- _Task brief_: From the records below, copy out each line that has the word "none".

[Detected change data]
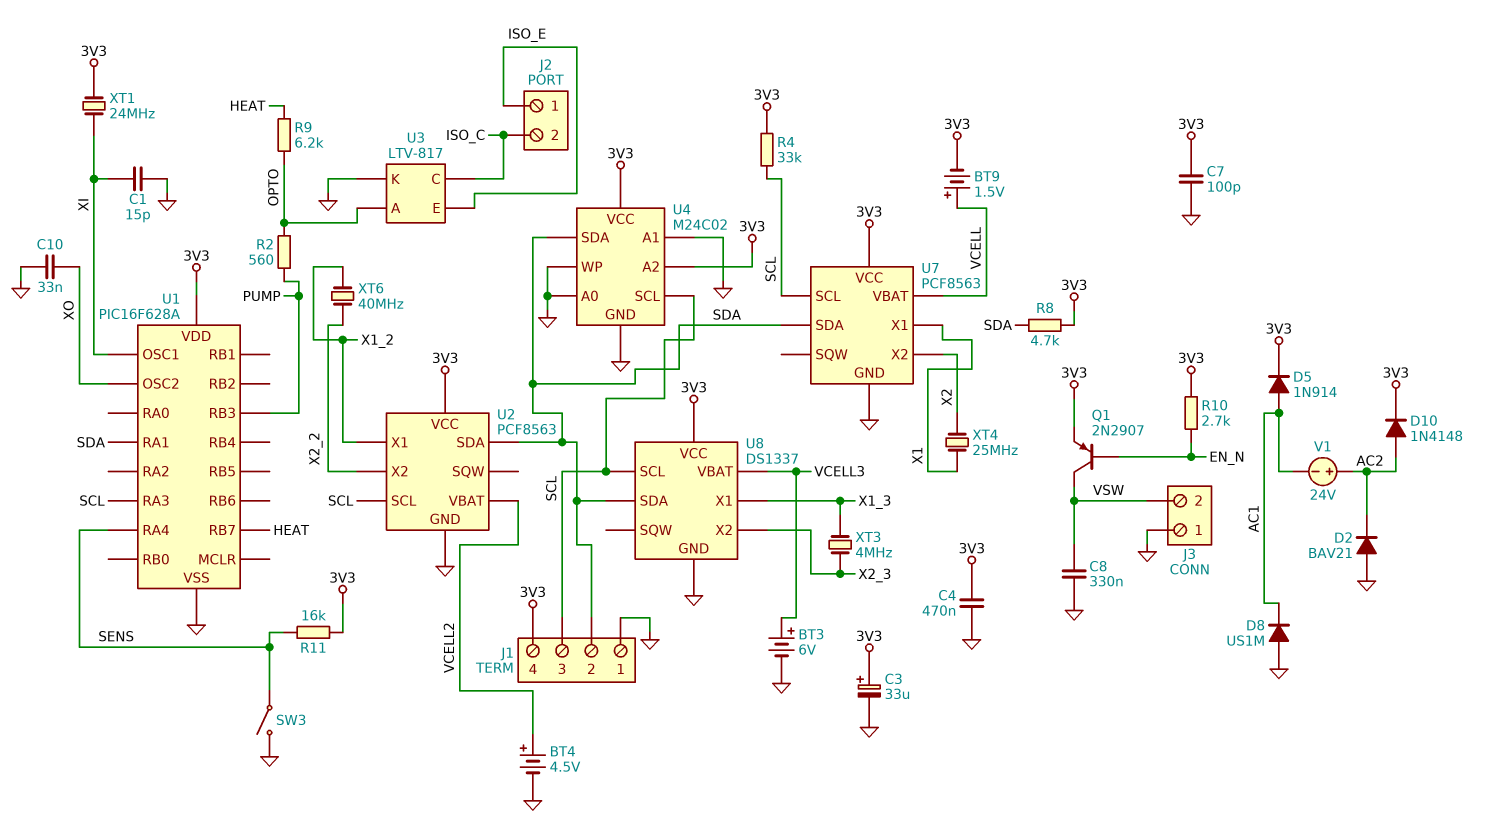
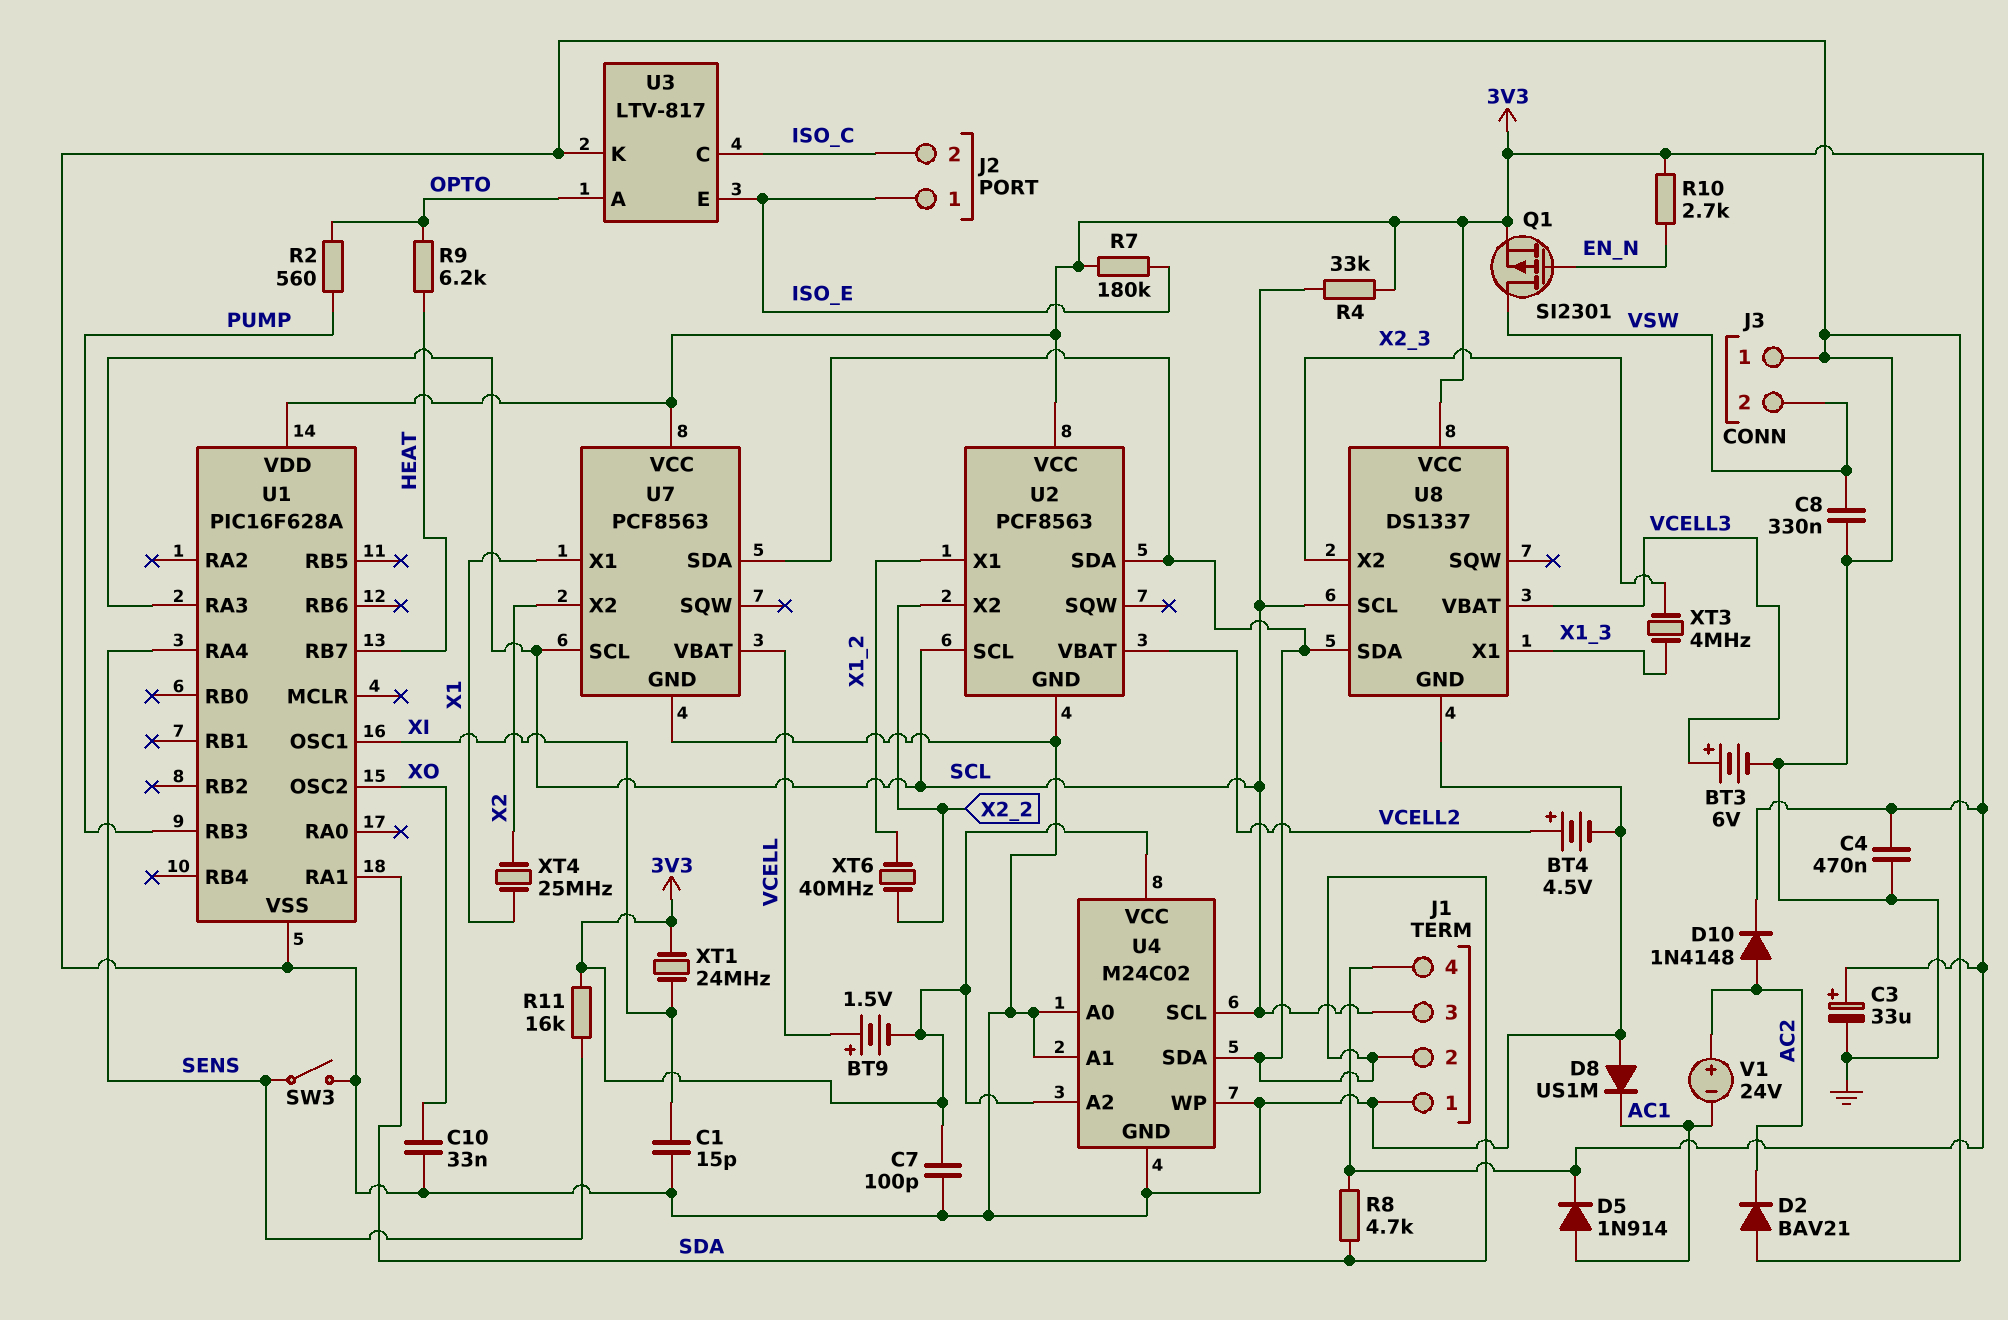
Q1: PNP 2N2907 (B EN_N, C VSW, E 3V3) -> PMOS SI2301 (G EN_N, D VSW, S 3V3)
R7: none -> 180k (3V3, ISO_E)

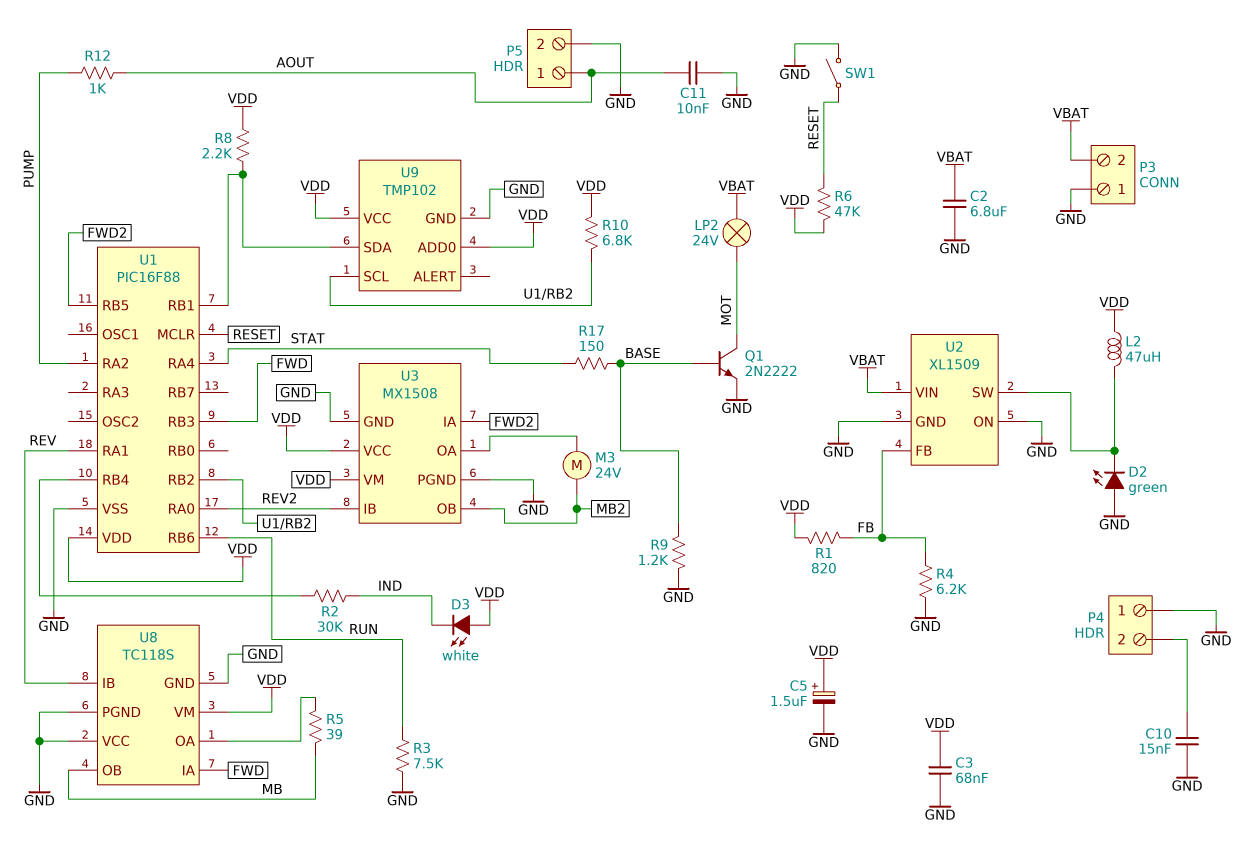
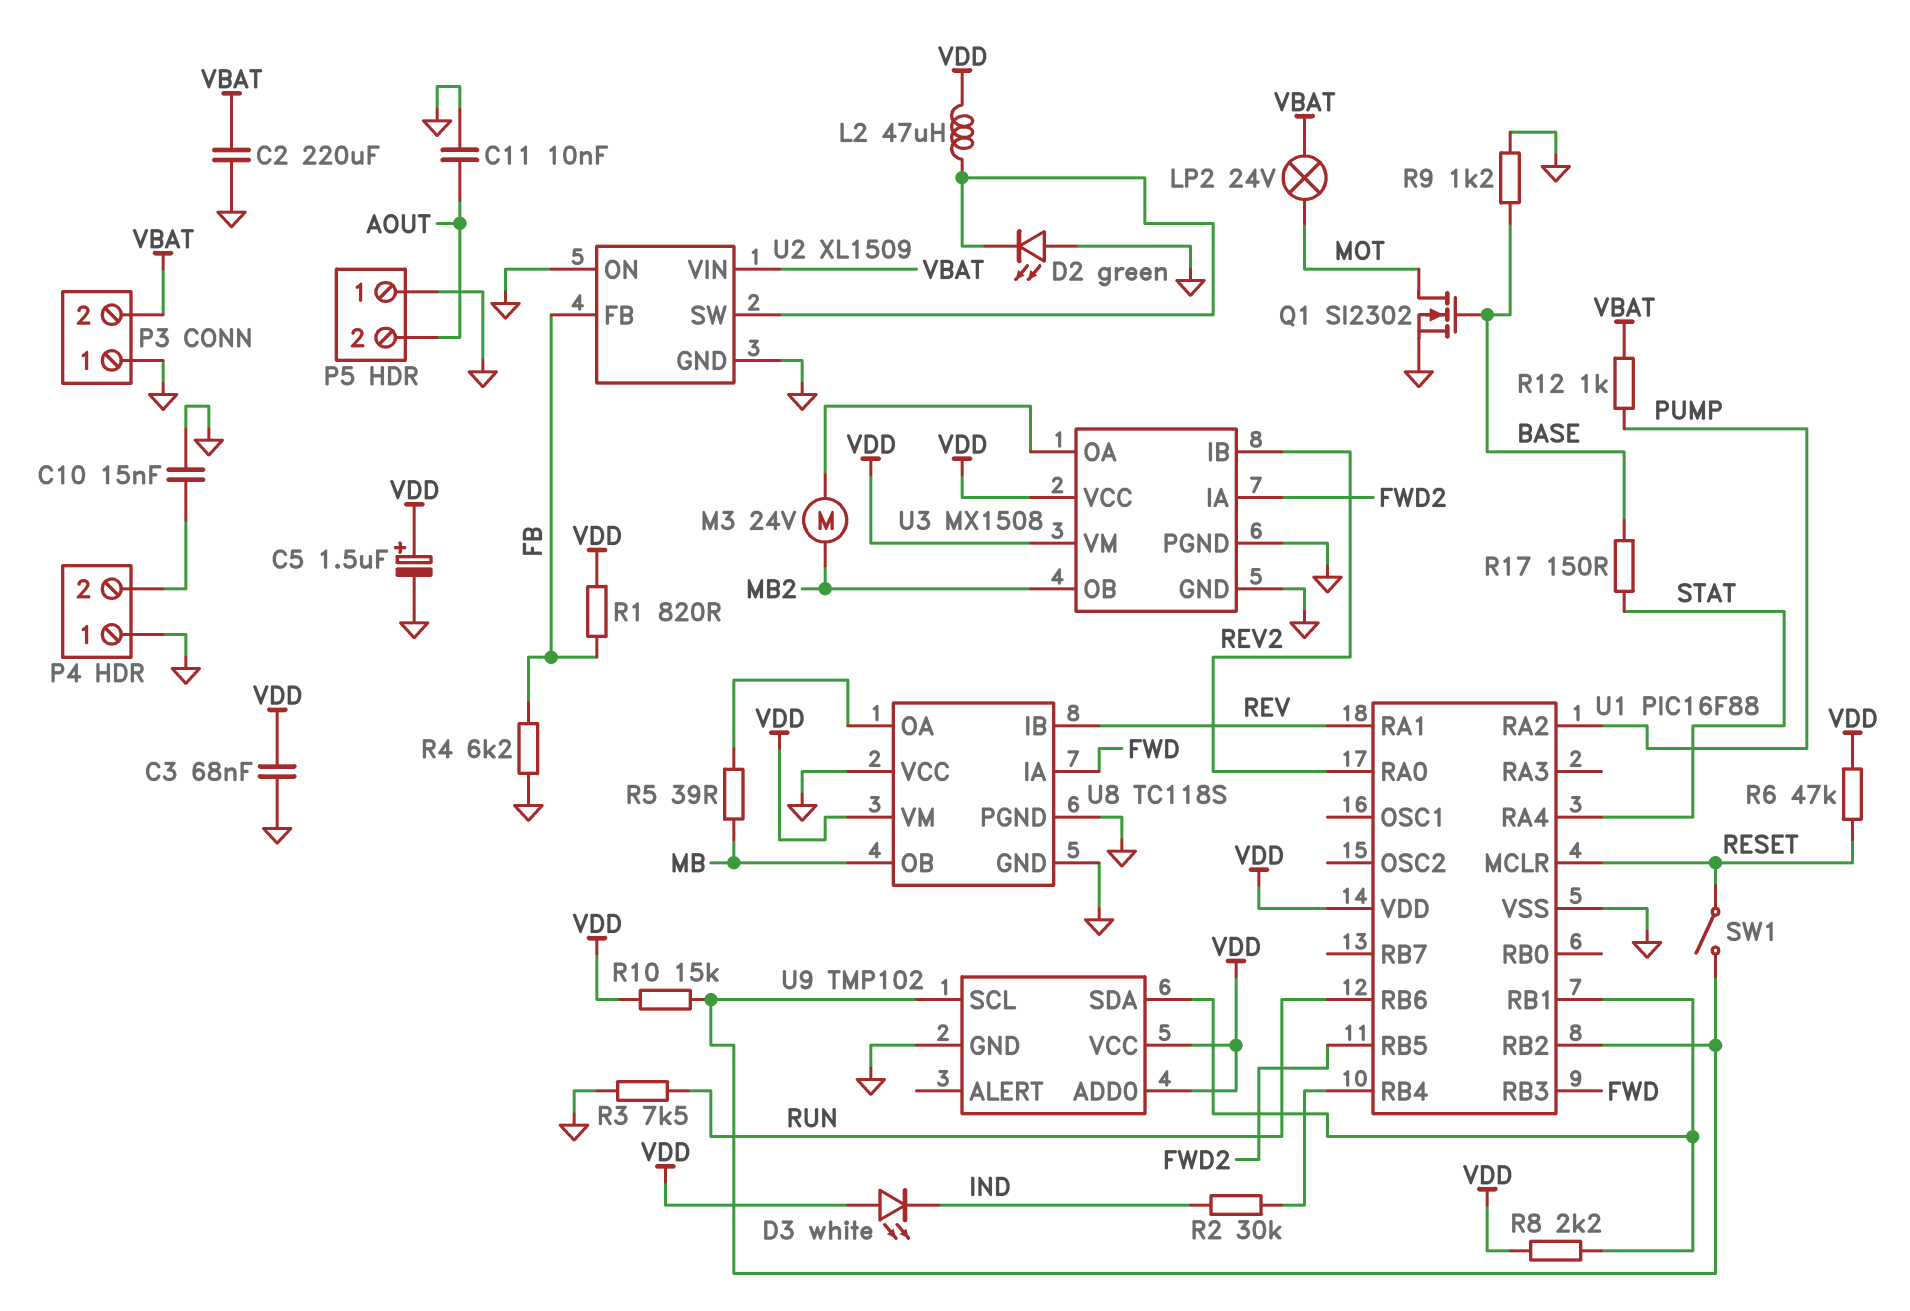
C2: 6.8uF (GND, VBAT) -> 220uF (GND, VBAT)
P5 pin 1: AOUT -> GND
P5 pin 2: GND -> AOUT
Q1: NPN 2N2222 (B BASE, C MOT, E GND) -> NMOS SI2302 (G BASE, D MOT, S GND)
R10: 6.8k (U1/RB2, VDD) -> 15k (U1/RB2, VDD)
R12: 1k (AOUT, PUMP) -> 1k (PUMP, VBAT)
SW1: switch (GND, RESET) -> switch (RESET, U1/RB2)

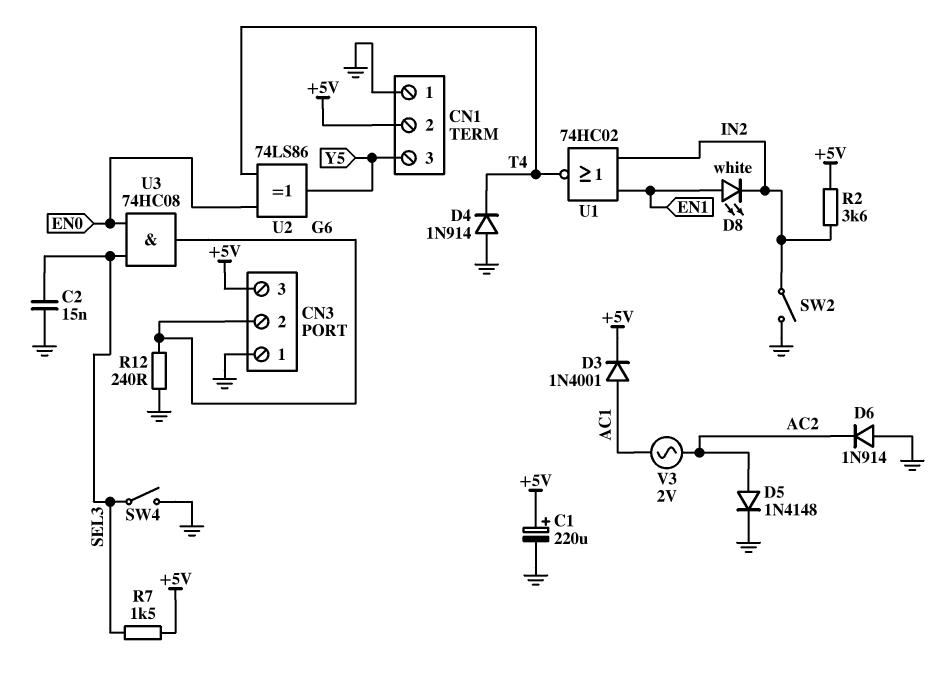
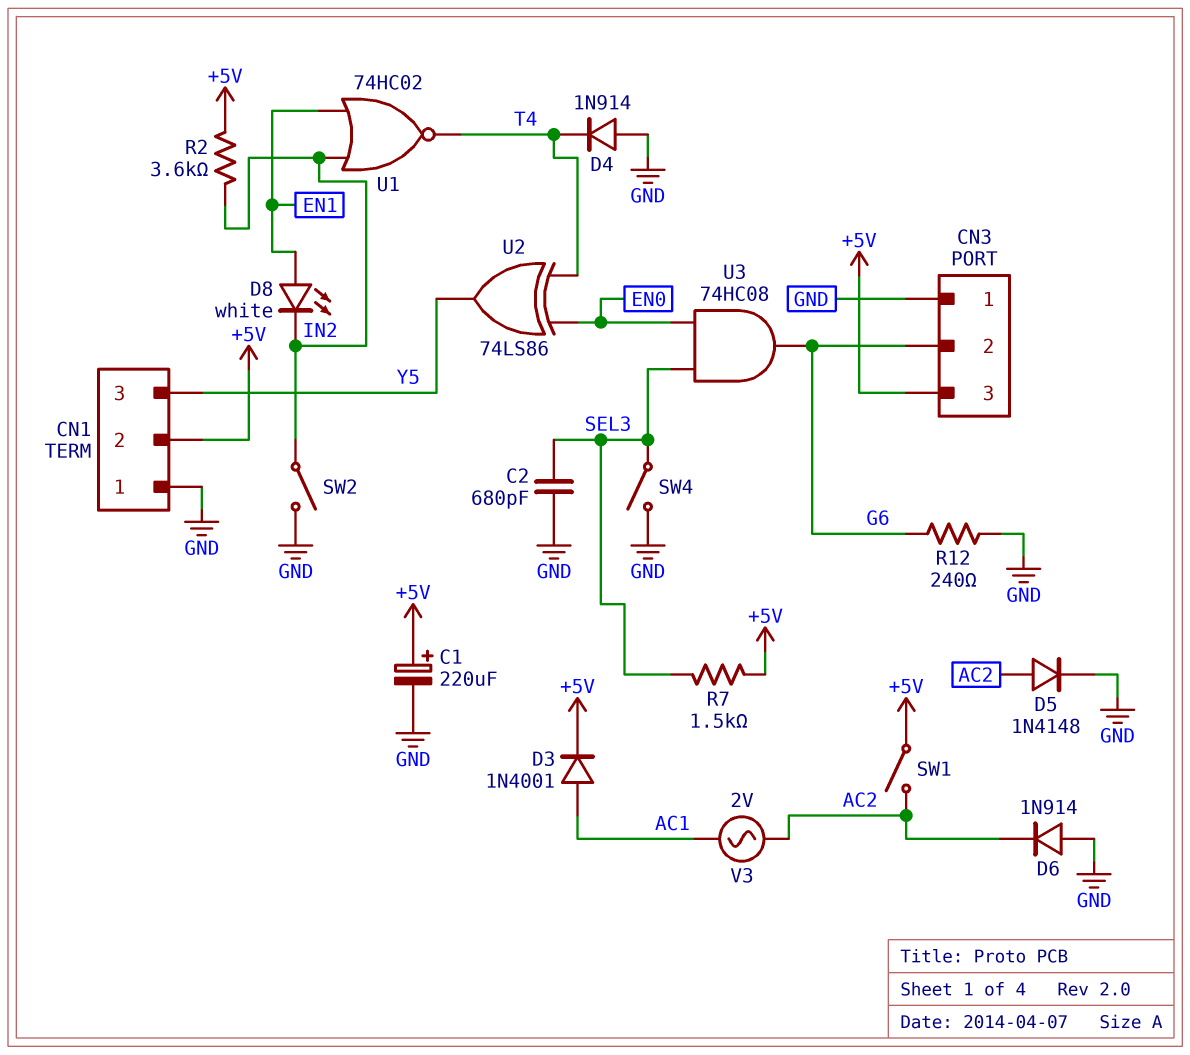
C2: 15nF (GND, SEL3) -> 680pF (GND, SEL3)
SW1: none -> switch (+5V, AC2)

- _Task response_:
R7: none -> 180k (3V3, ISO_E)
SW1: none -> switch (+5V, AC2)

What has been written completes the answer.